When the line with "R15: 240k (N010, N012) -> none" turns up below, begin repeating exactly, and carry on through the line with "IC110: XOR CD4070"; no pictures go into the copy.

━━━━━ Excerpted records

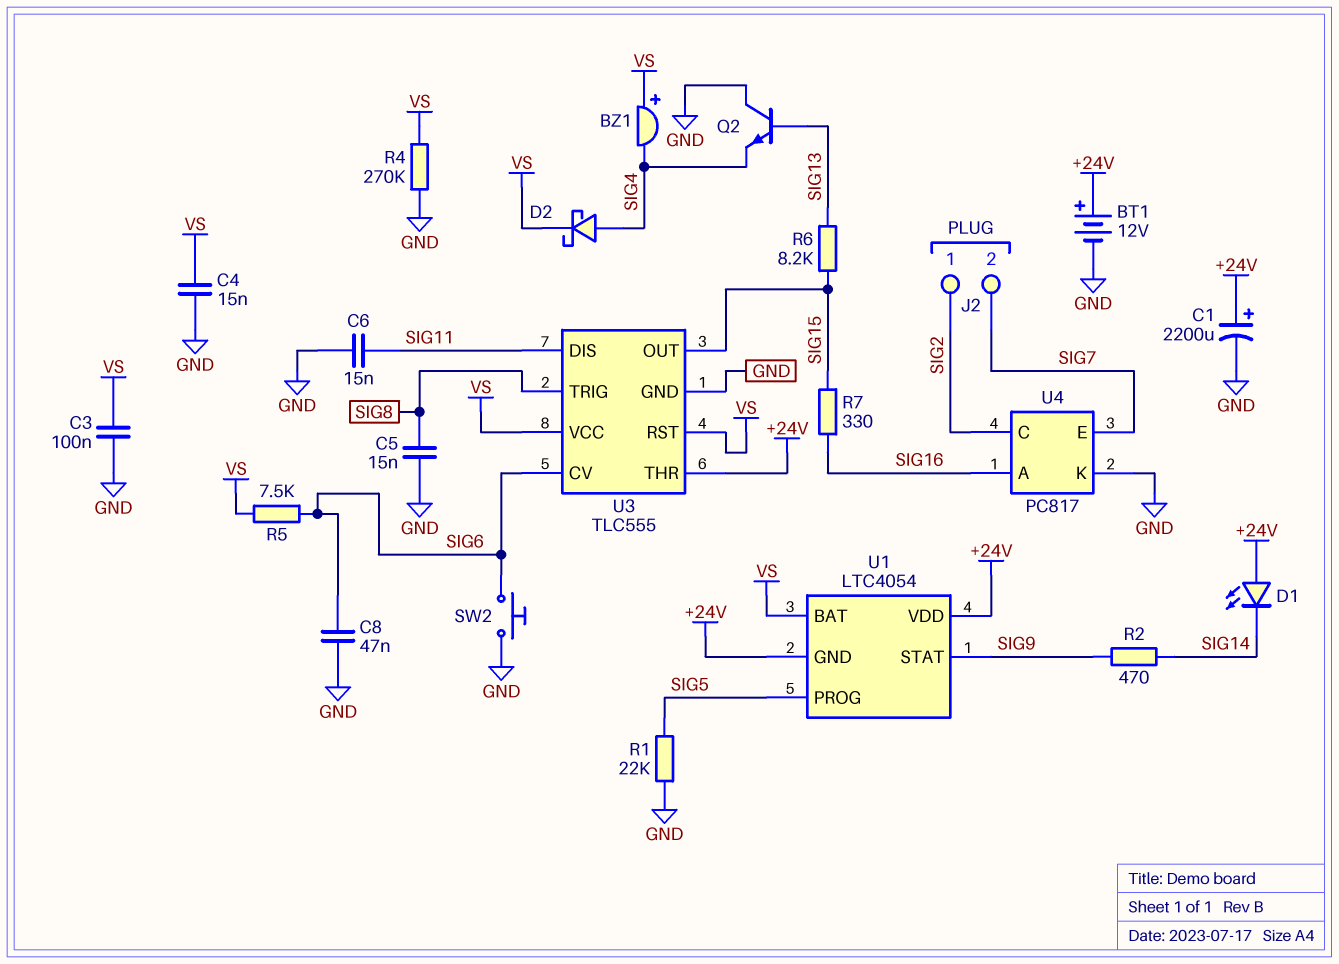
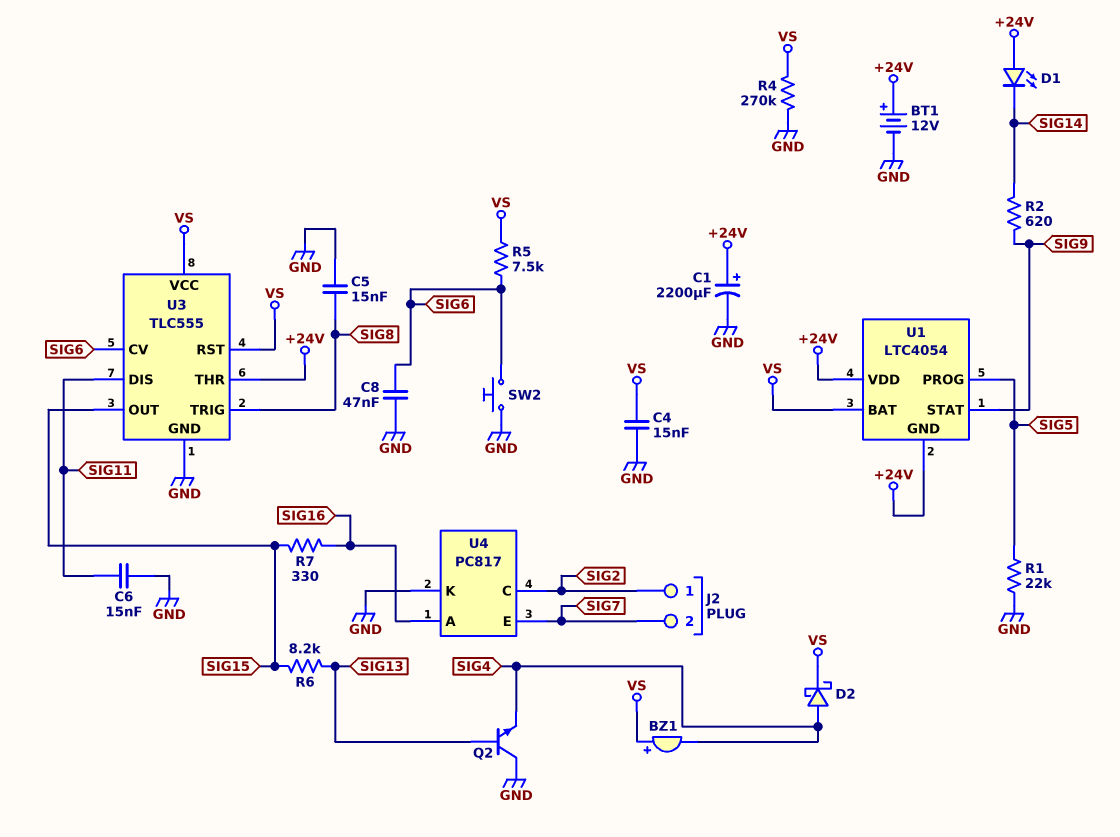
C3: 100nF (GND, VS) -> none
R2: 470 (SIG9, SIG14) -> 620 (SIG9, SIG14)

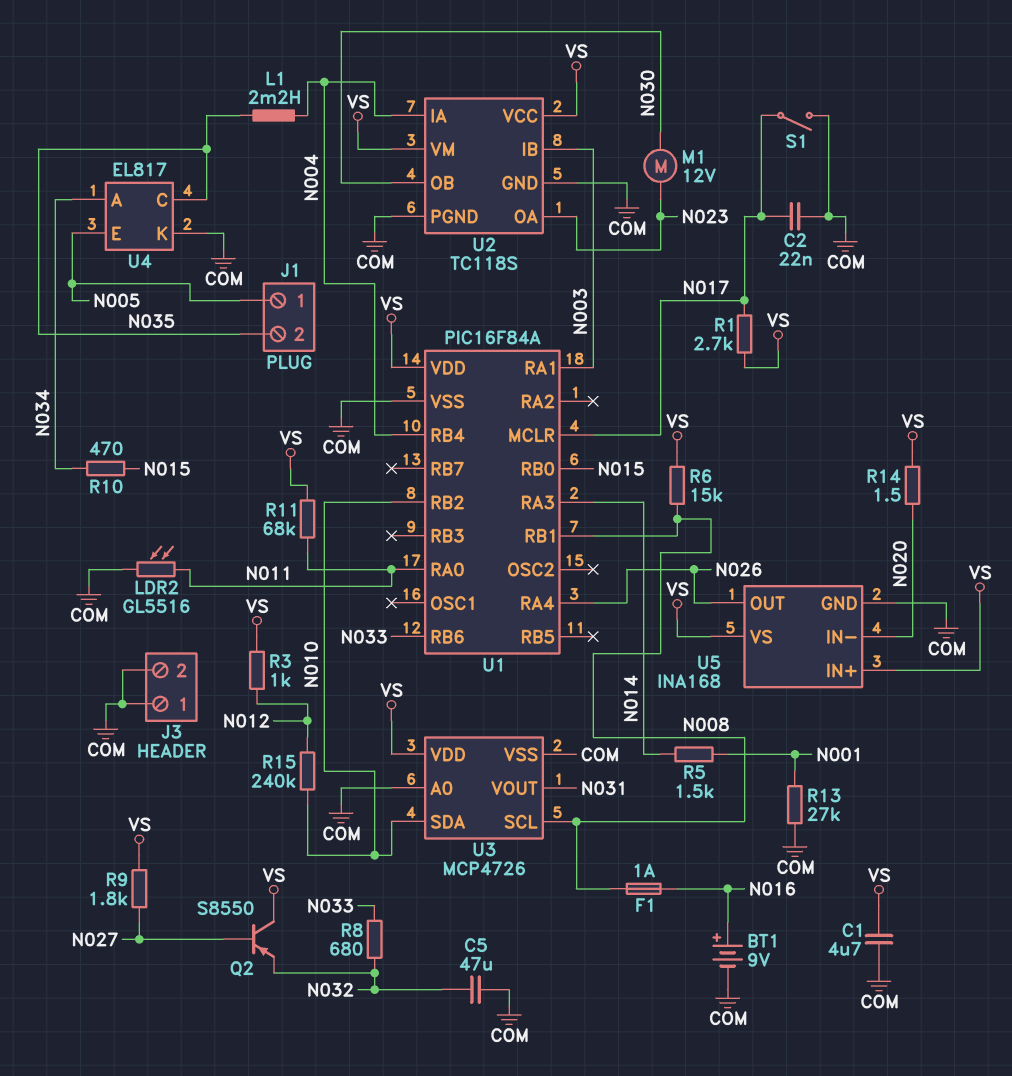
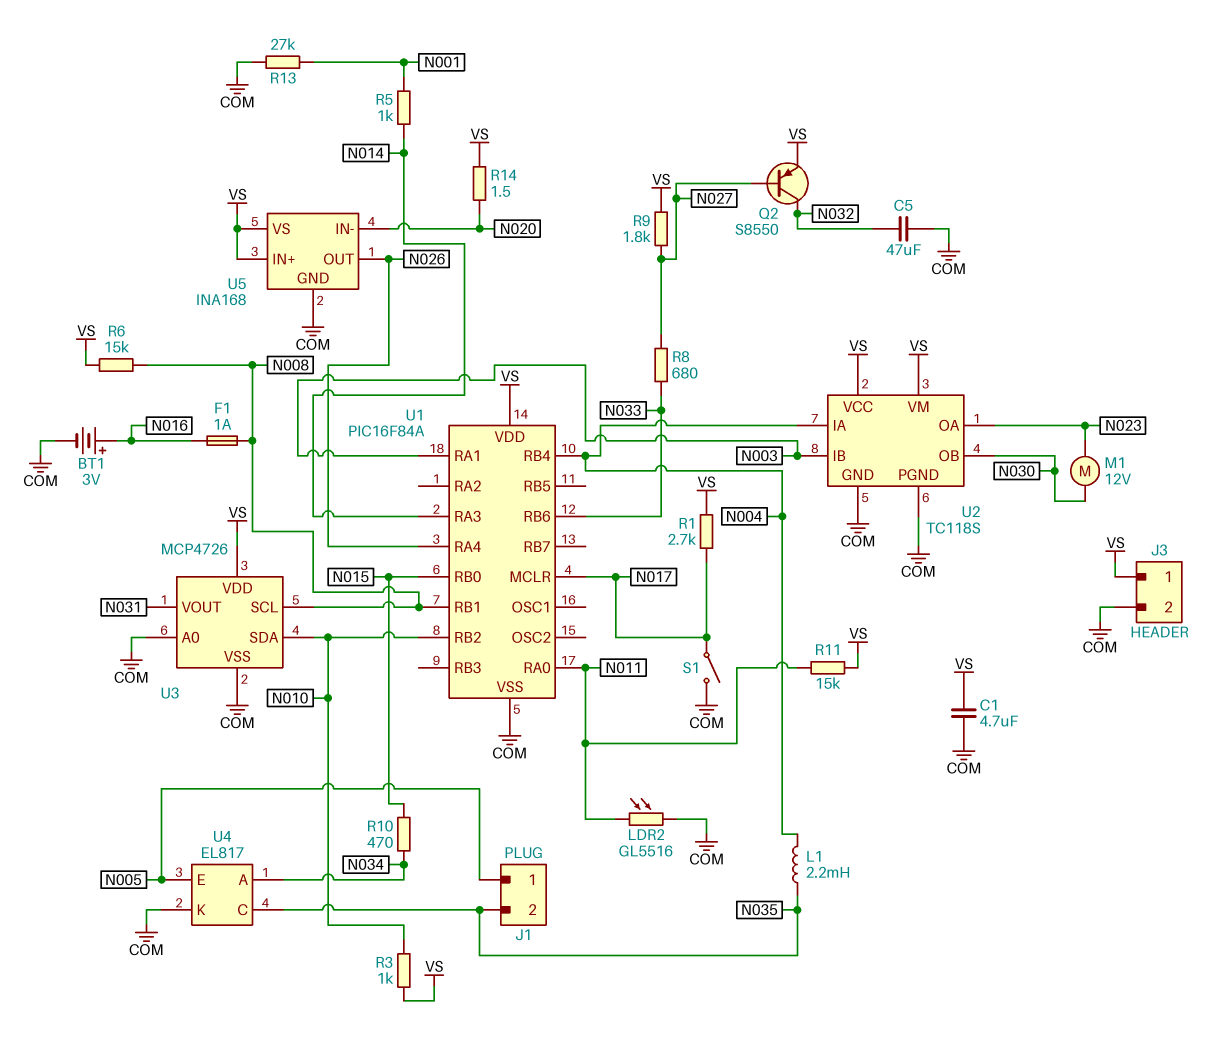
BT1: 9V (plus N016, minus COM) -> 3V (plus N016, minus COM)
C2: 22nF (COM, N017) -> none
J3 pin 1: COM -> VS
Q2: PNP S8550 (B N027, C VS, E N032) -> PNP S8550 (B N027, C N032, E VS)
R3: 1k (N012, VS) -> 1k (N010, VS)
R5: 1.5k (N001, N014) -> 1k (N001, N014)
R8: 680 (N032, N033) -> 680 (N027, N033)
R11: 68k (N011, VS) -> 15k (N011, VS)
R15: 240k (N010, N012) -> none

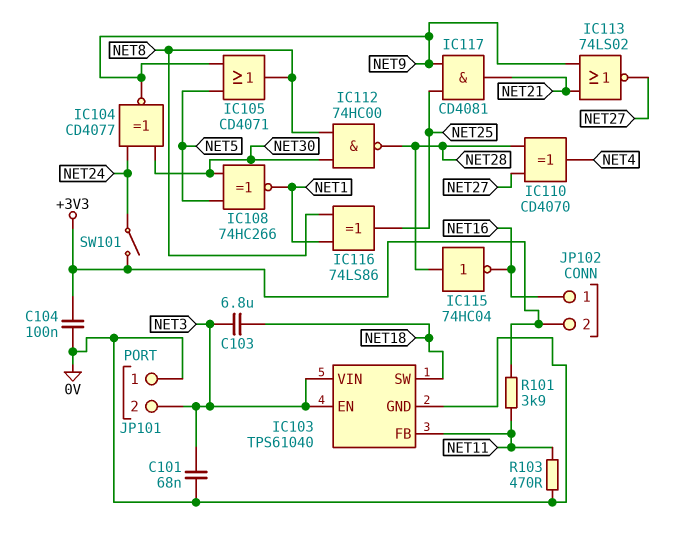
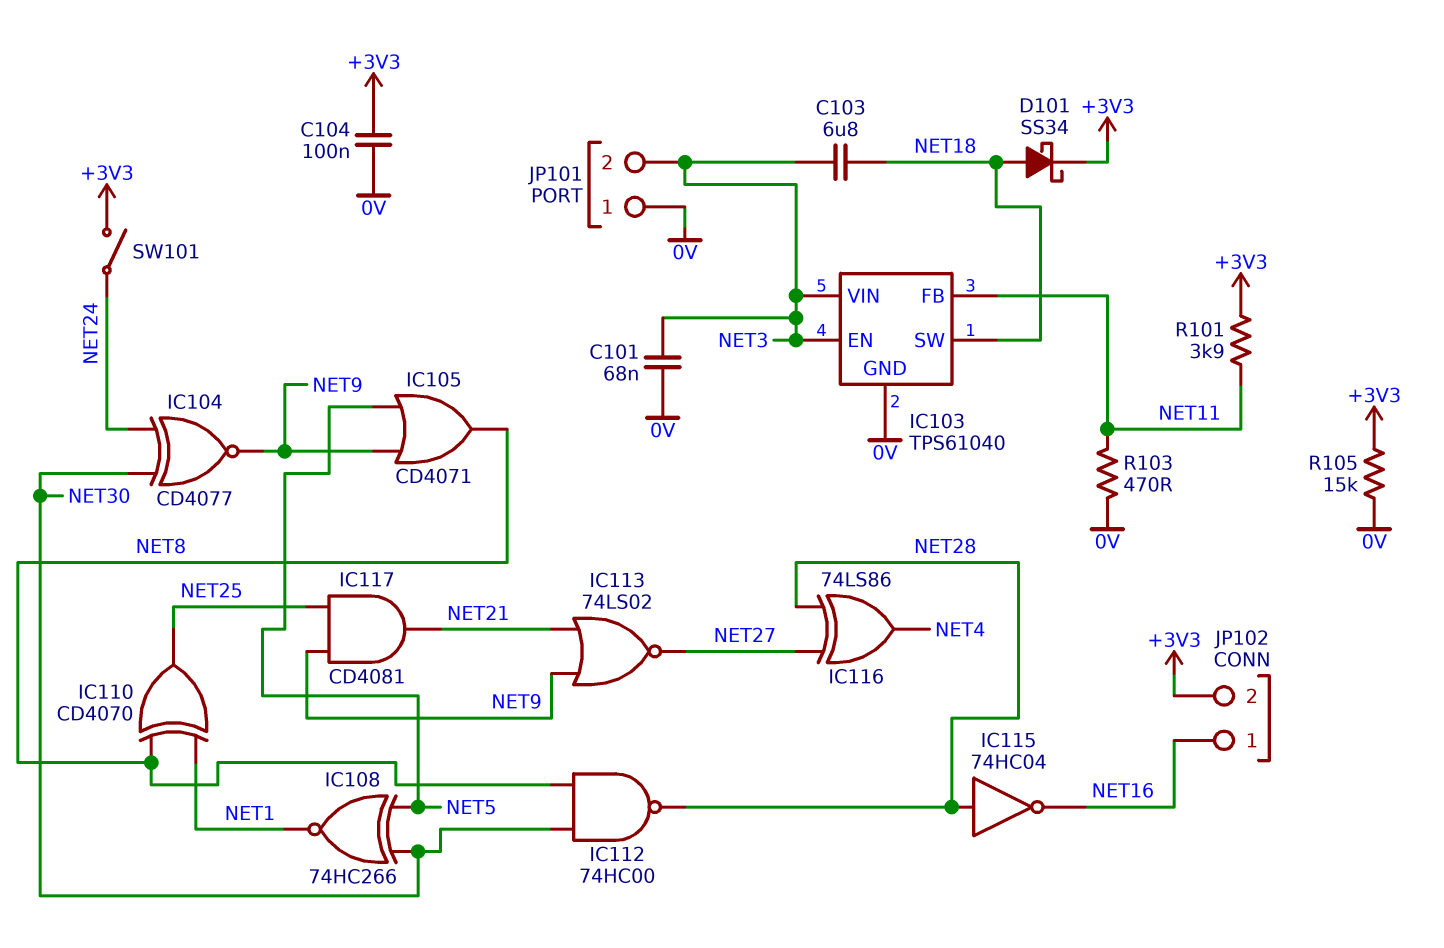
D101: none -> schottky SS34 (A NET18, K +3V3)
IC110: XOR CD4070 (in NET27, in NET28, out NET4) -> XOR CD4070 (in NET1, in NET8, out NET25)
IC116: XOR 74LS86 (in NET1, in NET8, out NET25) -> XOR 74LS86 (in NET27, in NET28, out NET4)
R105: none -> 15k (+3V3, 0V)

━━━━━━━━━━

**Response to this task**
R15: 240k (N010, N012) -> none

D101: none -> schottky SS34 (A NET18, K +3V3)
IC110: XOR CD4070 (in NET27, in NET28, out NET4) -> XOR CD4070 (in NET1, in NET8, out NET25)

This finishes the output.